═════ Data provided ═════
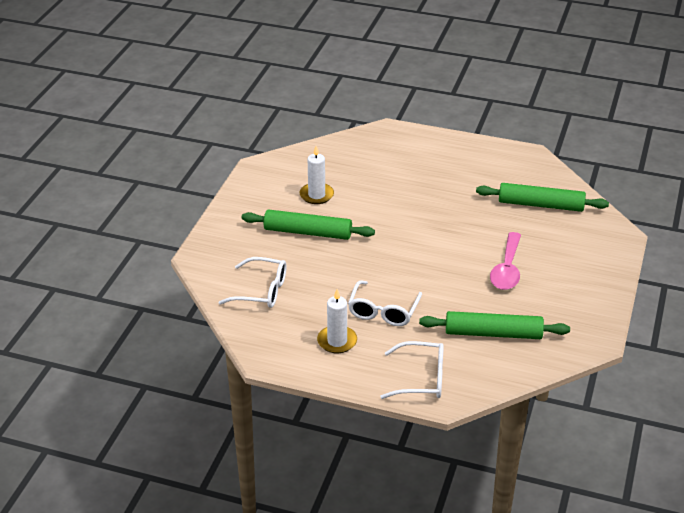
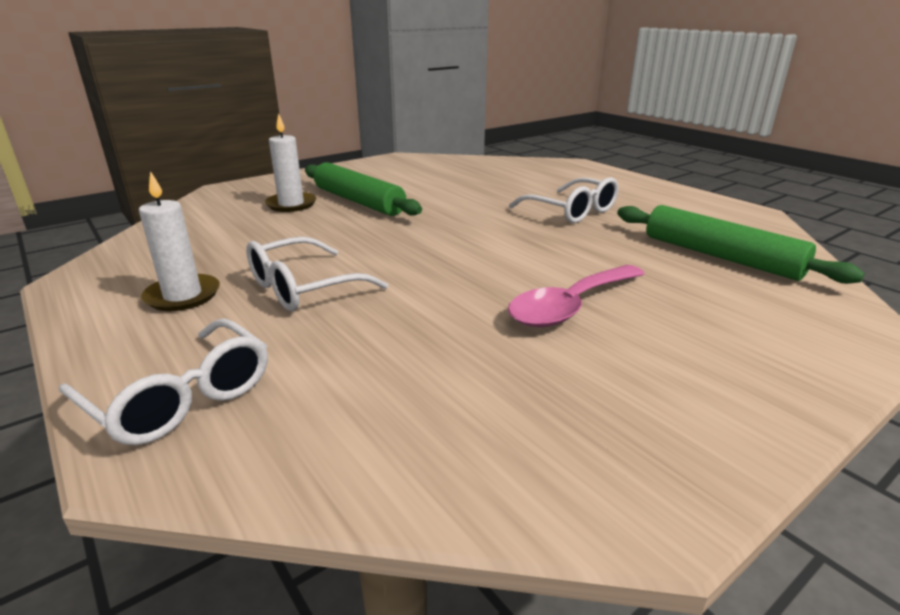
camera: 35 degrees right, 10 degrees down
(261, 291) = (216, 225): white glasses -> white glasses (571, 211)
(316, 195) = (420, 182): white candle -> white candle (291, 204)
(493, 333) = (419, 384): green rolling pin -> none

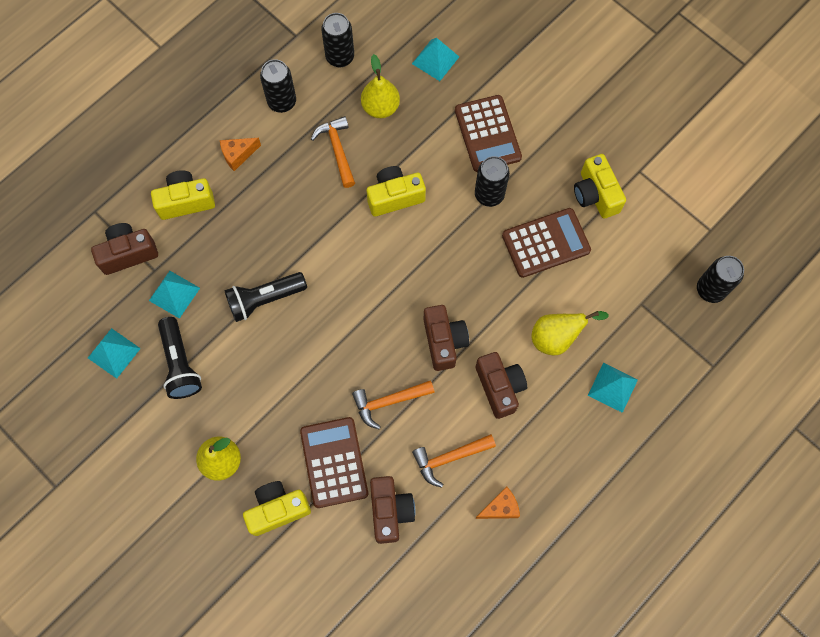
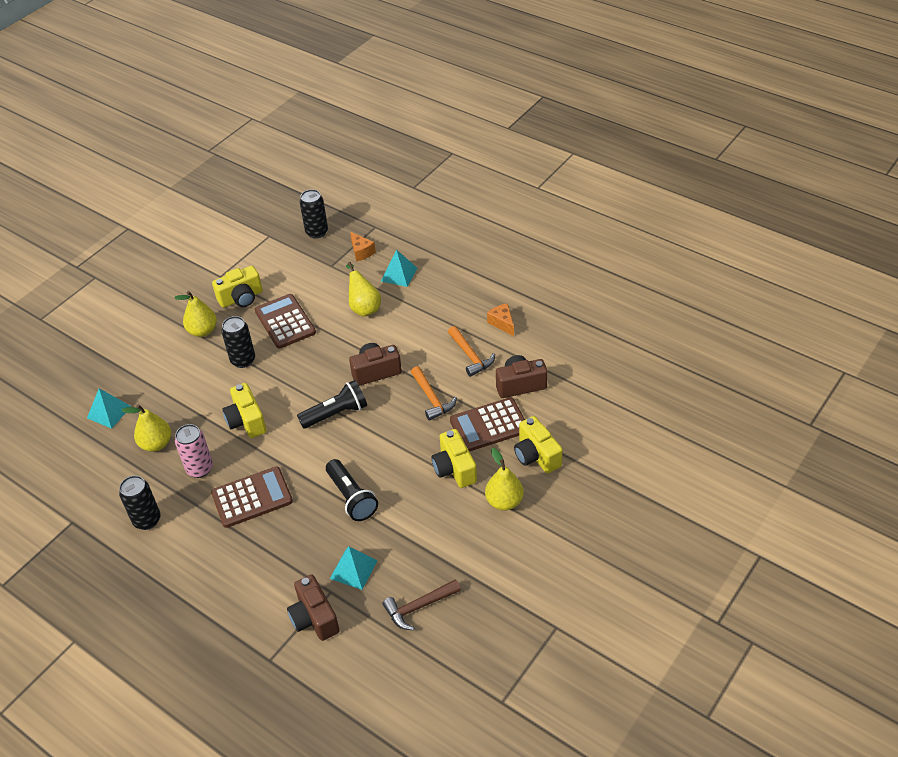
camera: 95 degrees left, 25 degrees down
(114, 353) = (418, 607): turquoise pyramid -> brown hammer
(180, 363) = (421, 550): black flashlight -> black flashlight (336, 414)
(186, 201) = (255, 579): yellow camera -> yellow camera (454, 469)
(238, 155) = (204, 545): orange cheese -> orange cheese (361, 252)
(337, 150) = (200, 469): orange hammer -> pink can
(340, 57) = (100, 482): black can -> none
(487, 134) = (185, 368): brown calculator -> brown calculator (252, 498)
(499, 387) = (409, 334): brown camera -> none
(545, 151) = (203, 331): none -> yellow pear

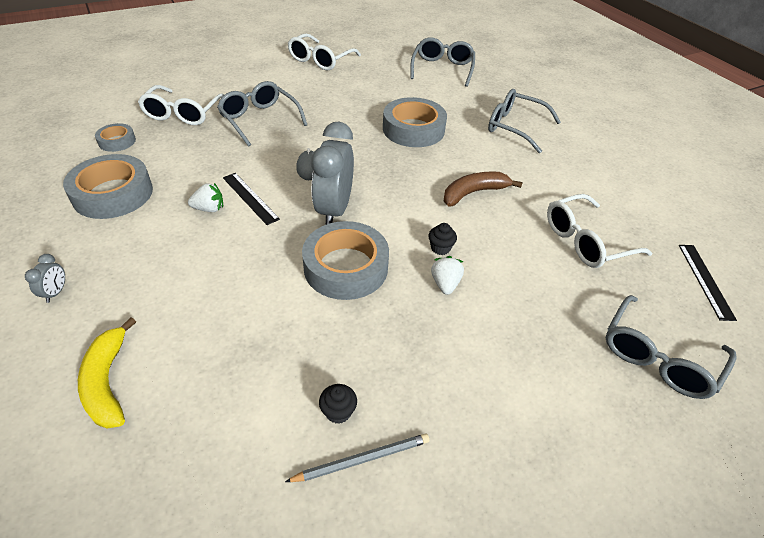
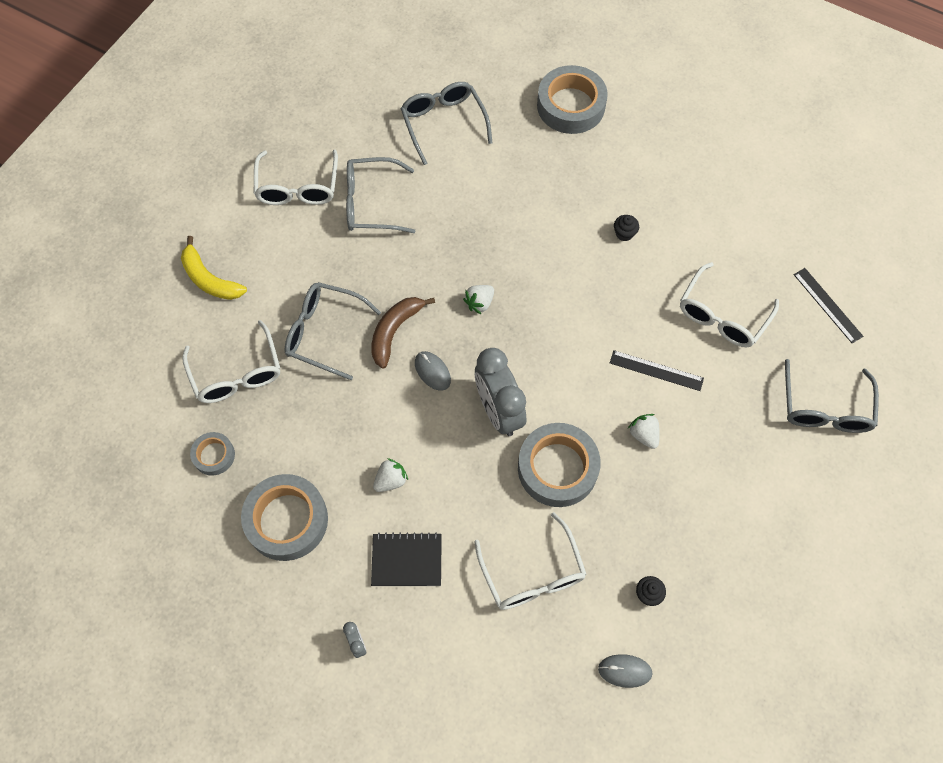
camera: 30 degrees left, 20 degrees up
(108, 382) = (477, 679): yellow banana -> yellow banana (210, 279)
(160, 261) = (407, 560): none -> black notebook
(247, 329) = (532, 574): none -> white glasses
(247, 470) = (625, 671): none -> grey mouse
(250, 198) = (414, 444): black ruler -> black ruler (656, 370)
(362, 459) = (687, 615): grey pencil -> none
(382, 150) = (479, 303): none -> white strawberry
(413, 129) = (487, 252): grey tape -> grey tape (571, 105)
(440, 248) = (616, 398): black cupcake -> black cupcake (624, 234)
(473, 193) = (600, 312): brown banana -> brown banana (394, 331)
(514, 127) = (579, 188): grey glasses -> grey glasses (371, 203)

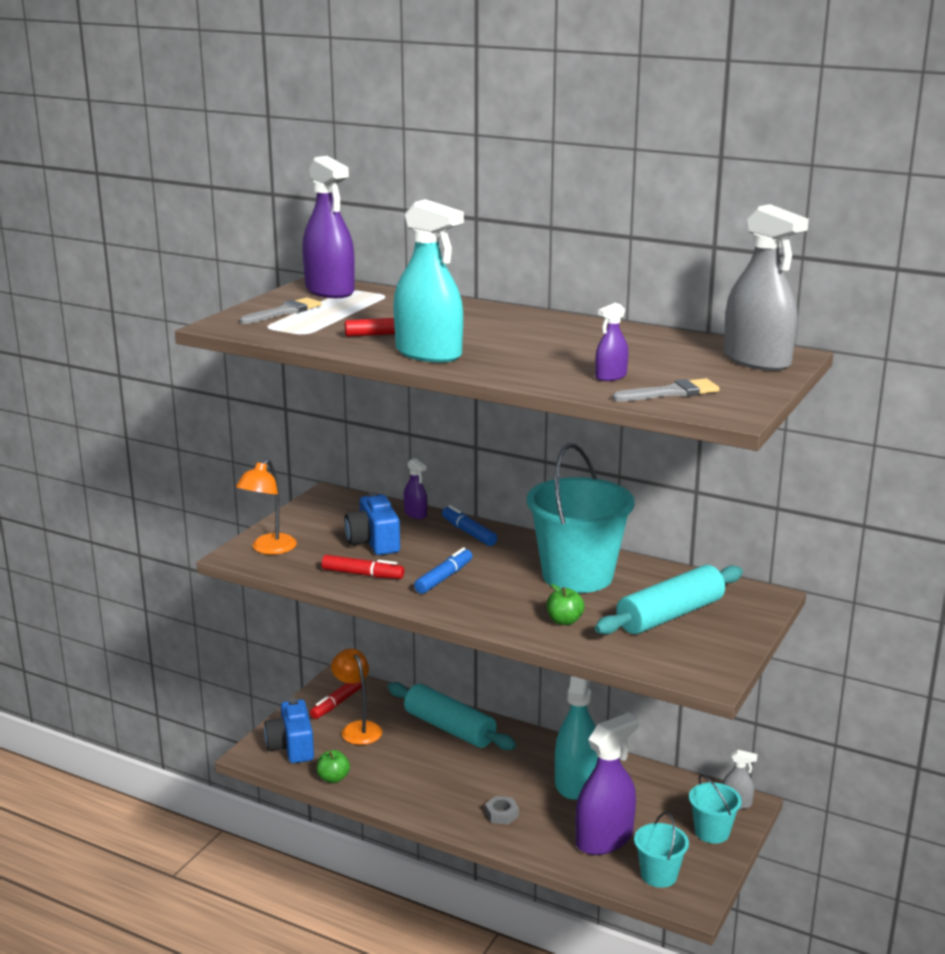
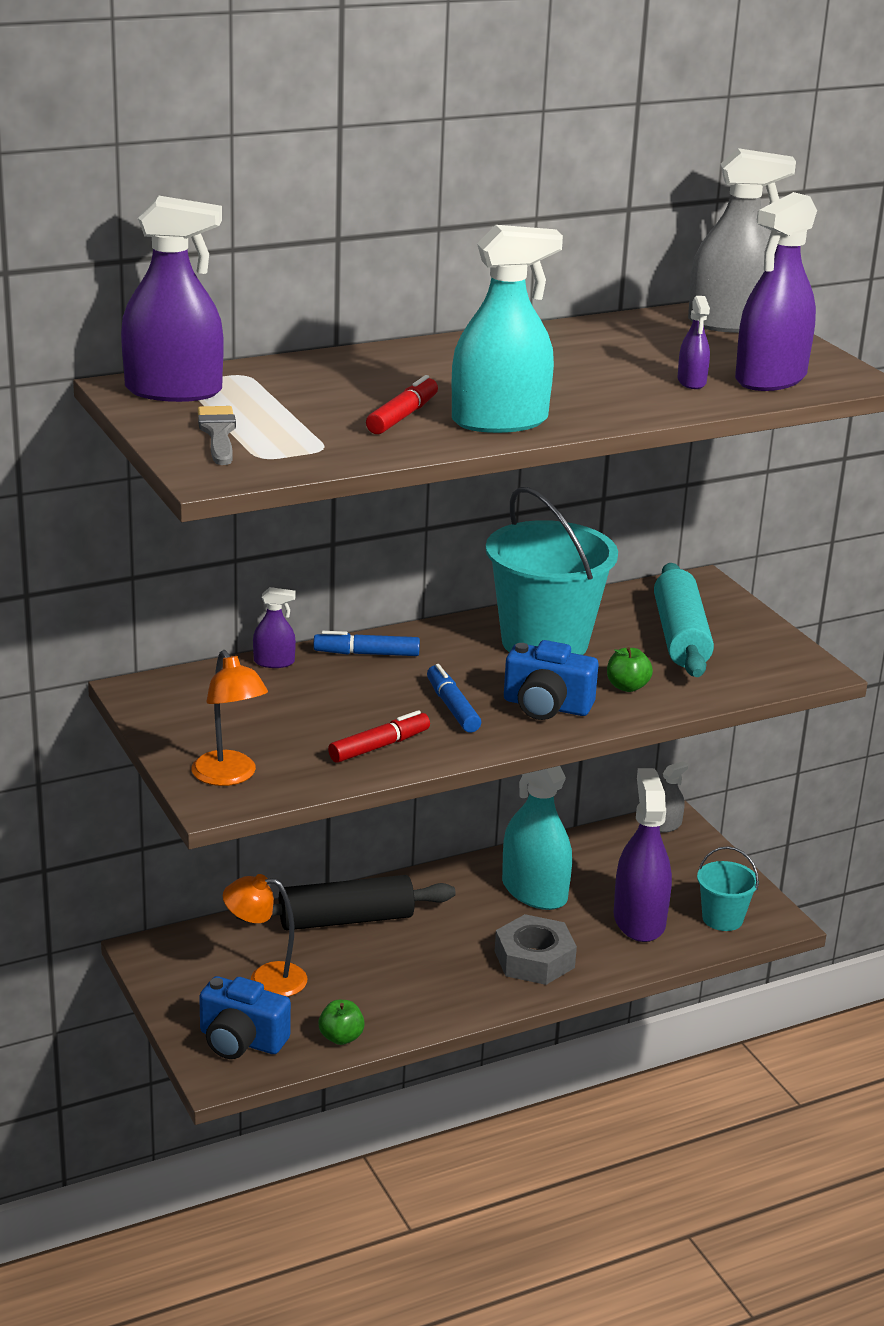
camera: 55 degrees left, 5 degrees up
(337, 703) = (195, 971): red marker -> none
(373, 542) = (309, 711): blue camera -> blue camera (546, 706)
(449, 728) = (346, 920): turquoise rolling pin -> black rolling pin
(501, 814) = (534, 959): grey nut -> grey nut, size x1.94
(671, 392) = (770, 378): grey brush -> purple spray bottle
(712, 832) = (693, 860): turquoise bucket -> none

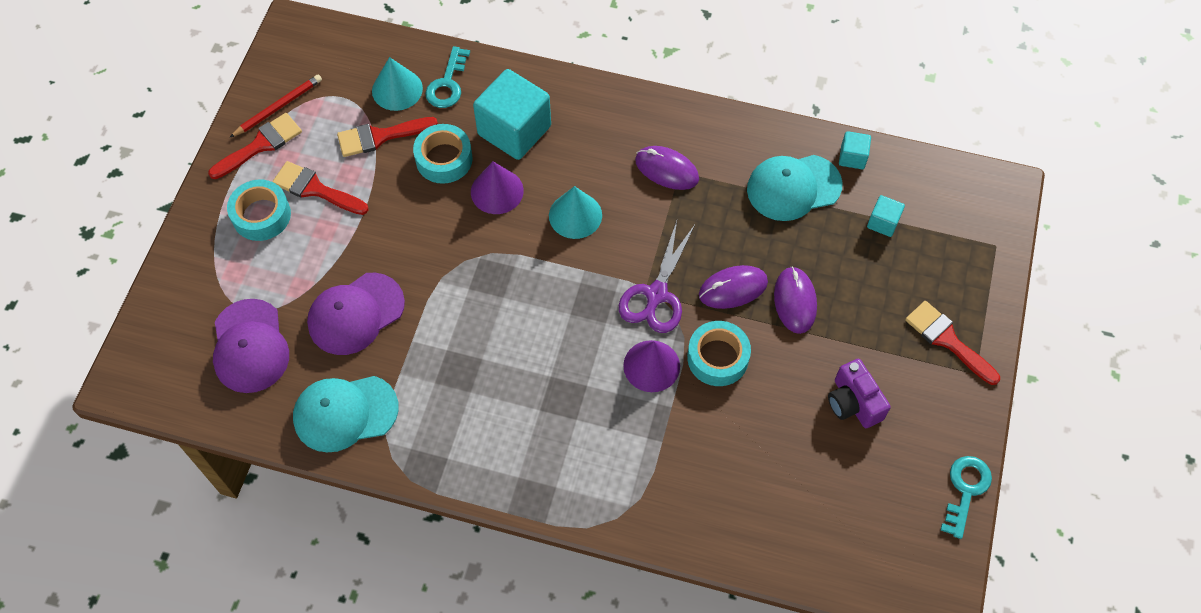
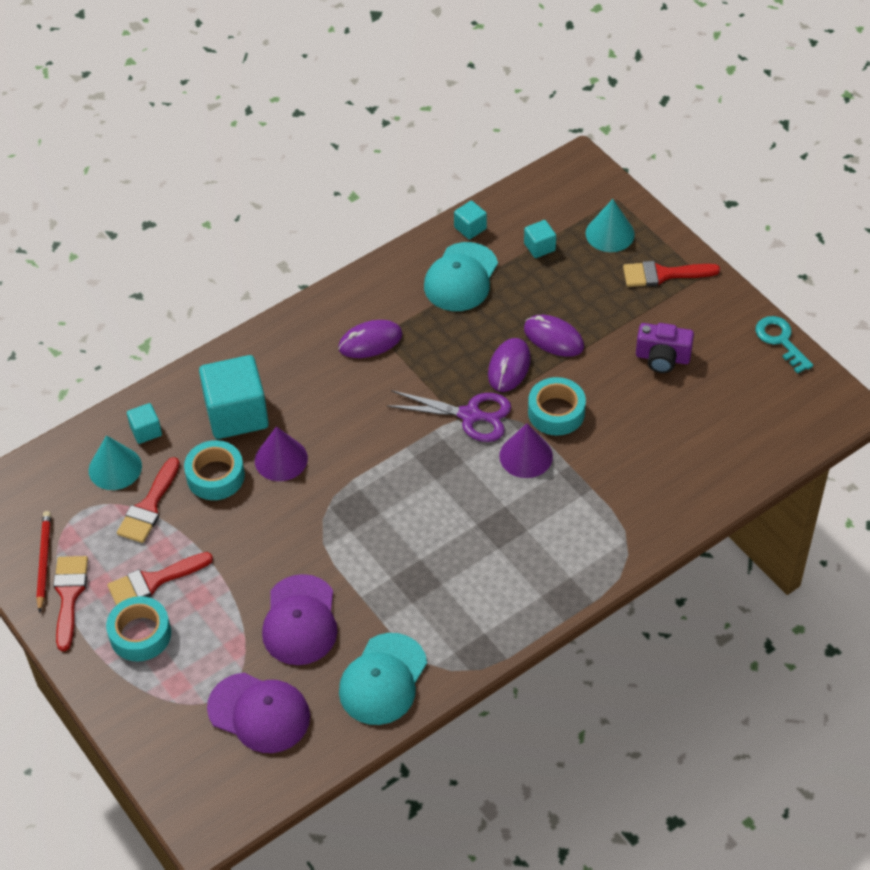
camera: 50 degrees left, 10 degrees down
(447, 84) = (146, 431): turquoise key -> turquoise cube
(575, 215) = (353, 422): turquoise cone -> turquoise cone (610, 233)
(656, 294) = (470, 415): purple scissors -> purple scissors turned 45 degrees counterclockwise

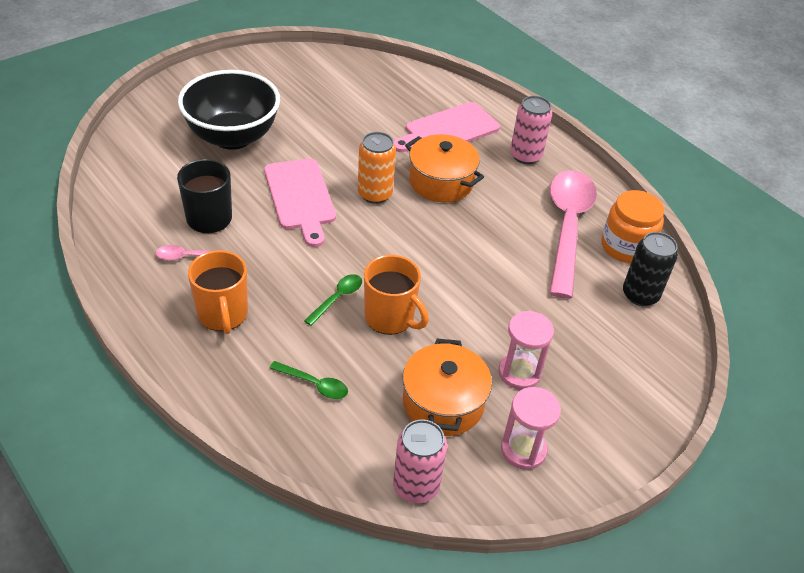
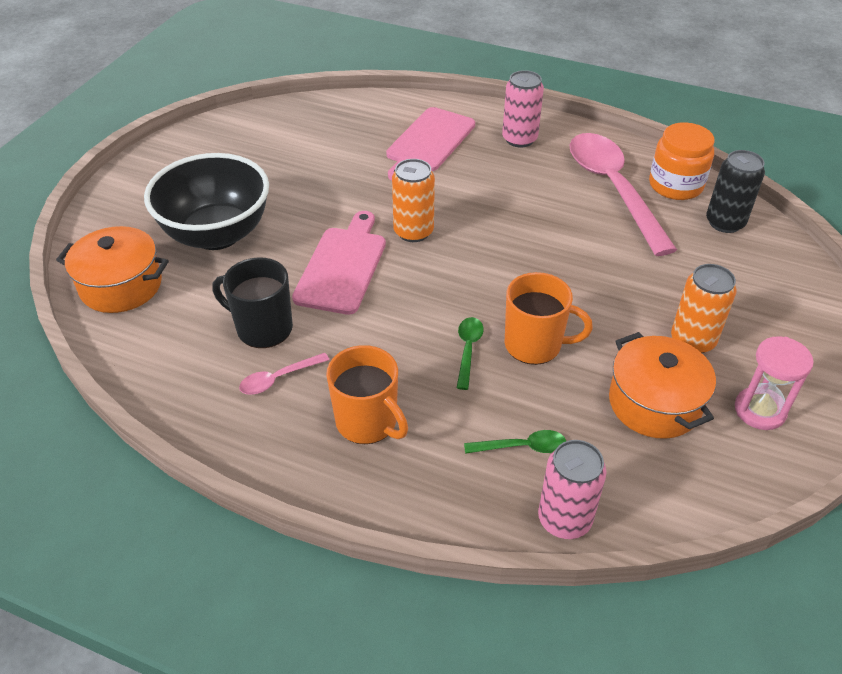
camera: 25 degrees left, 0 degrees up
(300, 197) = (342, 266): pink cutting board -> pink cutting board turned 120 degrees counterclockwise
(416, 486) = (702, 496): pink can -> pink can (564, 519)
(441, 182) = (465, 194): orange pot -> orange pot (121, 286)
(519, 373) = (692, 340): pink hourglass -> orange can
═════
Problem description | Omit the pictures, then repeat exactly each line from the beginning of the listing through the line with "(247, 470) = (625, 671): none -> grey mouse".

Solved problem |
camera: 35 degrees right, 10 degrees down
(261, 291) = (216, 225): white glasses -> white glasses (571, 211)
(316, 195) = (420, 182): white candle -> white candle (291, 204)
(493, 333) = (419, 384): green rolling pin -> none

camera: 95 degrees left, 25 degrees down
(114, 353) = (418, 607): turquoise pyramid -> brown hammer
(180, 363) = (421, 550): black flashlight -> black flashlight (336, 414)
(186, 201) = (255, 579): yellow camera -> yellow camera (454, 469)
(238, 155) = (204, 545): orange cheese -> orange cheese (361, 252)
(337, 150) = (200, 469): orange hammer -> pink can
(340, 57) = (100, 482): black can -> none
(487, 134) = (185, 368): brown calculator -> brown calculator (252, 498)
(499, 387) = (409, 334): brown camera -> none
(545, 151) = (203, 331): none -> yellow pear

camera: 30 degrees left, 20 degrees up
(108, 382) = (477, 679): yellow banana -> yellow banana (210, 279)
(160, 261) = (407, 560): none -> black notebook
(247, 329) = (532, 574): none -> white glasses
(247, 470) = (625, 671): none -> grey mouse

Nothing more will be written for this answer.